● INPUT:
____________
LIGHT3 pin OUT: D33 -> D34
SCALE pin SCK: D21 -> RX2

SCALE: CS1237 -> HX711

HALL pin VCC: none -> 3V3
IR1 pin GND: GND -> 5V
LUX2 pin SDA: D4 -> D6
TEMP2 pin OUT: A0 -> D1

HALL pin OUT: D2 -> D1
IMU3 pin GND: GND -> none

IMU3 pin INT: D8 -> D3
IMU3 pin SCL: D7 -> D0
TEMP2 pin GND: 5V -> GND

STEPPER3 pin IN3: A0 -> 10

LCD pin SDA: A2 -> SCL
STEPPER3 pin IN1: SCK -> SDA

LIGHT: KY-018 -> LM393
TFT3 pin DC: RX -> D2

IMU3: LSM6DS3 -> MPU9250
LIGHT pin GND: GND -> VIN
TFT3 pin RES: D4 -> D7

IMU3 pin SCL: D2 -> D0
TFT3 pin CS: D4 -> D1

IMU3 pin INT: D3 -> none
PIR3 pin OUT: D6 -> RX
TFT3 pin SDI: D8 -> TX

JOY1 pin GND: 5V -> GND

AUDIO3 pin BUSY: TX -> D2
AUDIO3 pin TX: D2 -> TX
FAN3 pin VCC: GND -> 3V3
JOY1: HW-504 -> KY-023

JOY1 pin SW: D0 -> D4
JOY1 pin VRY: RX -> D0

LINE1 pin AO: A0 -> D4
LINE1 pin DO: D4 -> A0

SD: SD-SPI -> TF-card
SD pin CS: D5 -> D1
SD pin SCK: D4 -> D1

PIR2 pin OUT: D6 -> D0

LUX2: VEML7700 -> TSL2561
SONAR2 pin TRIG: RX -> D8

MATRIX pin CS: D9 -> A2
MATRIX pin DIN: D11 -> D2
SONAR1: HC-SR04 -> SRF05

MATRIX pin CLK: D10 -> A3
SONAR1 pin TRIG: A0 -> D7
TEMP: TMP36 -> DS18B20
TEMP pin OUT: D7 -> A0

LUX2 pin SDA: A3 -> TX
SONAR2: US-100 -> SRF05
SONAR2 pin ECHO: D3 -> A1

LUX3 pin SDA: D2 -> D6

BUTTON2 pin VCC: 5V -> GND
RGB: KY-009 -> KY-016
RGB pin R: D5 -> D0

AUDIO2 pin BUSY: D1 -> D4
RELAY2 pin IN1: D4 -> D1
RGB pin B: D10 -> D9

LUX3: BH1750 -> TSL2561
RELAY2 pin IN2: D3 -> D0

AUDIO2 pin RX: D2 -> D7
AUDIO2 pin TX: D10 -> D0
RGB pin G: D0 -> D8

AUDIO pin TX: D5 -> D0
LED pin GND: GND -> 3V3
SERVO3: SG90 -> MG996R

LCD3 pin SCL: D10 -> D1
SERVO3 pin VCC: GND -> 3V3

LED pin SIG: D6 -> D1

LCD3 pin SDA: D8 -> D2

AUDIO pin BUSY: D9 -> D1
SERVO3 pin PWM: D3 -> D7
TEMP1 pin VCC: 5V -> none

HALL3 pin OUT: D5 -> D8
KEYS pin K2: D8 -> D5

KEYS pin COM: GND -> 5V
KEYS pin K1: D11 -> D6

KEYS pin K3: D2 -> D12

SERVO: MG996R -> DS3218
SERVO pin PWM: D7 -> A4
____________
● PROBLEM DESCRIPTION: Restate the listing above word for word.

● TASK RESPONSE:
LIGHT3 pin OUT: D33 -> D34
SCALE pin SCK: D21 -> RX2

SCALE: CS1237 -> HX711

HALL pin VCC: none -> 3V3
IR1 pin GND: GND -> 5V
LUX2 pin SDA: D4 -> D6
TEMP2 pin OUT: A0 -> D1

HALL pin OUT: D2 -> D1
IMU3 pin GND: GND -> none

IMU3 pin INT: D8 -> D3
IMU3 pin SCL: D7 -> D0
TEMP2 pin GND: 5V -> GND

STEPPER3 pin IN3: A0 -> 10

LCD pin SDA: A2 -> SCL
STEPPER3 pin IN1: SCK -> SDA

LIGHT: KY-018 -> LM393
TFT3 pin DC: RX -> D2

IMU3: LSM6DS3 -> MPU9250
LIGHT pin GND: GND -> VIN
TFT3 pin RES: D4 -> D7

IMU3 pin SCL: D2 -> D0
TFT3 pin CS: D4 -> D1

IMU3 pin INT: D3 -> none
PIR3 pin OUT: D6 -> RX
TFT3 pin SDI: D8 -> TX

JOY1 pin GND: 5V -> GND

AUDIO3 pin BUSY: TX -> D2
AUDIO3 pin TX: D2 -> TX
FAN3 pin VCC: GND -> 3V3
JOY1: HW-504 -> KY-023

JOY1 pin SW: D0 -> D4
JOY1 pin VRY: RX -> D0

LINE1 pin AO: A0 -> D4
LINE1 pin DO: D4 -> A0

SD: SD-SPI -> TF-card
SD pin CS: D5 -> D1
SD pin SCK: D4 -> D1

PIR2 pin OUT: D6 -> D0

LUX2: VEML7700 -> TSL2561
SONAR2 pin TRIG: RX -> D8

MATRIX pin CS: D9 -> A2
MATRIX pin DIN: D11 -> D2
SONAR1: HC-SR04 -> SRF05

MATRIX pin CLK: D10 -> A3
SONAR1 pin TRIG: A0 -> D7
TEMP: TMP36 -> DS18B20
TEMP pin OUT: D7 -> A0

LUX2 pin SDA: A3 -> TX
SONAR2: US-100 -> SRF05
SONAR2 pin ECHO: D3 -> A1

LUX3 pin SDA: D2 -> D6

BUTTON2 pin VCC: 5V -> GND
RGB: KY-009 -> KY-016
RGB pin R: D5 -> D0

AUDIO2 pin BUSY: D1 -> D4
RELAY2 pin IN1: D4 -> D1
RGB pin B: D10 -> D9

LUX3: BH1750 -> TSL2561
RELAY2 pin IN2: D3 -> D0

AUDIO2 pin RX: D2 -> D7
AUDIO2 pin TX: D10 -> D0
RGB pin G: D0 -> D8

AUDIO pin TX: D5 -> D0
LED pin GND: GND -> 3V3
SERVO3: SG90 -> MG996R

LCD3 pin SCL: D10 -> D1
SERVO3 pin VCC: GND -> 3V3

LED pin SIG: D6 -> D1

LCD3 pin SDA: D8 -> D2

AUDIO pin BUSY: D9 -> D1
SERVO3 pin PWM: D3 -> D7
TEMP1 pin VCC: 5V -> none

HALL3 pin OUT: D5 -> D8
KEYS pin K2: D8 -> D5

KEYS pin COM: GND -> 5V
KEYS pin K1: D11 -> D6

KEYS pin K3: D2 -> D12

SERVO: MG996R -> DS3218
SERVO pin PWM: D7 -> A4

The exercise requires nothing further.